What you should do: Reproduce word for word, from the entries below, the line with "yellow cake: 2 -> 0", the line with "black eraser: 1 -> 5", and every line between them, and nothing more.

Source records:
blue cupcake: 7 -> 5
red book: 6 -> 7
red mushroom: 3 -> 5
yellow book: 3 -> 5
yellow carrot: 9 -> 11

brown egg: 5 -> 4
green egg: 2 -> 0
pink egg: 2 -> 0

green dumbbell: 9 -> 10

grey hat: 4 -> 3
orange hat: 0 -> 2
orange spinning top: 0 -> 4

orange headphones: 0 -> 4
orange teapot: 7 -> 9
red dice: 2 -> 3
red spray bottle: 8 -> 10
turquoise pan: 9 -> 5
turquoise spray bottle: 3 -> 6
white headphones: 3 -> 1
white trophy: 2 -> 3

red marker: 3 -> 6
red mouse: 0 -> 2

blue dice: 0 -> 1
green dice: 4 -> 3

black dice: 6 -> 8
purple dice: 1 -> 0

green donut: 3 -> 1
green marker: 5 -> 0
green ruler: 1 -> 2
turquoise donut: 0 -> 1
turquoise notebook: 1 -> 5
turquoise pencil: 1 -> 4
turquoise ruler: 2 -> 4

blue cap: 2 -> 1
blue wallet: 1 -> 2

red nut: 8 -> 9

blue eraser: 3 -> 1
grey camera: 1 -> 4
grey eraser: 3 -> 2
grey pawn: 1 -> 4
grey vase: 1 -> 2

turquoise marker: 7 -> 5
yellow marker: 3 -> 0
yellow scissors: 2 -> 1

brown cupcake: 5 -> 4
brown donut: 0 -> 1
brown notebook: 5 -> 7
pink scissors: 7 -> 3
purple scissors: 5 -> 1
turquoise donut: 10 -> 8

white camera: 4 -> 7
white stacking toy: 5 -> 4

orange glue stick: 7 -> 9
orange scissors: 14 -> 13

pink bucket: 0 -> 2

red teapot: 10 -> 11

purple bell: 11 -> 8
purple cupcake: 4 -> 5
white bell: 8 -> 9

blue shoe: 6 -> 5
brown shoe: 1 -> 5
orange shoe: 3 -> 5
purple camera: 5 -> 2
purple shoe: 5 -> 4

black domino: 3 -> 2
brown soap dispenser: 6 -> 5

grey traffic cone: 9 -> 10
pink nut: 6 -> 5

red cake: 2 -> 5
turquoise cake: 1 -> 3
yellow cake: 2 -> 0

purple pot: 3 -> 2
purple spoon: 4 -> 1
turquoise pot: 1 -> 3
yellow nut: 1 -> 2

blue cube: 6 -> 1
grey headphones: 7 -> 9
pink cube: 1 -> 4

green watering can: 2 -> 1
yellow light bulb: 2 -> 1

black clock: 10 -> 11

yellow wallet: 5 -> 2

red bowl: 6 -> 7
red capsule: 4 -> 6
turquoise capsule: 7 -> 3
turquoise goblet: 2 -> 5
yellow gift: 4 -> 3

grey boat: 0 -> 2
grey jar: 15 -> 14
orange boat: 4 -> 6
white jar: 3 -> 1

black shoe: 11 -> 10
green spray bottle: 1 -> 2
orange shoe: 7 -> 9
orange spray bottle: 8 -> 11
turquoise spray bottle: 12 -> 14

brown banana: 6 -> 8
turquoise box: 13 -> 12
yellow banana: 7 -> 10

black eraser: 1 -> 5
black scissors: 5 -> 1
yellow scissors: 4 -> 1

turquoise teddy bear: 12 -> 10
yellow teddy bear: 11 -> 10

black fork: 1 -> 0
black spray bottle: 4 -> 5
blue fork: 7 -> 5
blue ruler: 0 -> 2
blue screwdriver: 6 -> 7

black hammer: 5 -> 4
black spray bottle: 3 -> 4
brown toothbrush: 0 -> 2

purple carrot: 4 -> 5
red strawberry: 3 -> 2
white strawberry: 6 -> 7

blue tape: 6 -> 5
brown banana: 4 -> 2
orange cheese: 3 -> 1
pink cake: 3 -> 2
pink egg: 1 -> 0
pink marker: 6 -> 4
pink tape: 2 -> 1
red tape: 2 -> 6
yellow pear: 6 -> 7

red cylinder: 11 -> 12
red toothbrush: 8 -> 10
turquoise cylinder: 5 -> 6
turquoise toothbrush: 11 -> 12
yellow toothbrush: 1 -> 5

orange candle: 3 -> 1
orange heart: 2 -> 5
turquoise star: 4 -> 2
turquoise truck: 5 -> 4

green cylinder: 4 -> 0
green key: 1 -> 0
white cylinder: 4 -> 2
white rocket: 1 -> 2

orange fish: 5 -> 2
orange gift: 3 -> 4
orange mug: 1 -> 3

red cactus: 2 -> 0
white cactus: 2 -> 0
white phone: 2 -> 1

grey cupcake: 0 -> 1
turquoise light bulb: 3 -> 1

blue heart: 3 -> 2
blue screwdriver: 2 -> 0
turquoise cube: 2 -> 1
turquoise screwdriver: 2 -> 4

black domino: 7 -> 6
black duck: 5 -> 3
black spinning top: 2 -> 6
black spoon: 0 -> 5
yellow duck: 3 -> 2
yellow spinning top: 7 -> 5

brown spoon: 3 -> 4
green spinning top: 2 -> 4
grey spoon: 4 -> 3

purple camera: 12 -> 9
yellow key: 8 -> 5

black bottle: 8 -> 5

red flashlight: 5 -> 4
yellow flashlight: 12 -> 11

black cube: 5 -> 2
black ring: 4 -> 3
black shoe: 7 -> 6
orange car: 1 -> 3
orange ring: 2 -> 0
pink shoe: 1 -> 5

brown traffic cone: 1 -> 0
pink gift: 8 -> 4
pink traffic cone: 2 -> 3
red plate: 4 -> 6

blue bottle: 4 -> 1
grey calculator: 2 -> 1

Your solution:
yellow cake: 2 -> 0

purple pot: 3 -> 2
purple spoon: 4 -> 1
turquoise pot: 1 -> 3
yellow nut: 1 -> 2

blue cube: 6 -> 1
grey headphones: 7 -> 9
pink cube: 1 -> 4

green watering can: 2 -> 1
yellow light bulb: 2 -> 1

black clock: 10 -> 11

yellow wallet: 5 -> 2

red bowl: 6 -> 7
red capsule: 4 -> 6
turquoise capsule: 7 -> 3
turquoise goblet: 2 -> 5
yellow gift: 4 -> 3

grey boat: 0 -> 2
grey jar: 15 -> 14
orange boat: 4 -> 6
white jar: 3 -> 1

black shoe: 11 -> 10
green spray bottle: 1 -> 2
orange shoe: 7 -> 9
orange spray bottle: 8 -> 11
turquoise spray bottle: 12 -> 14

brown banana: 6 -> 8
turquoise box: 13 -> 12
yellow banana: 7 -> 10

black eraser: 1 -> 5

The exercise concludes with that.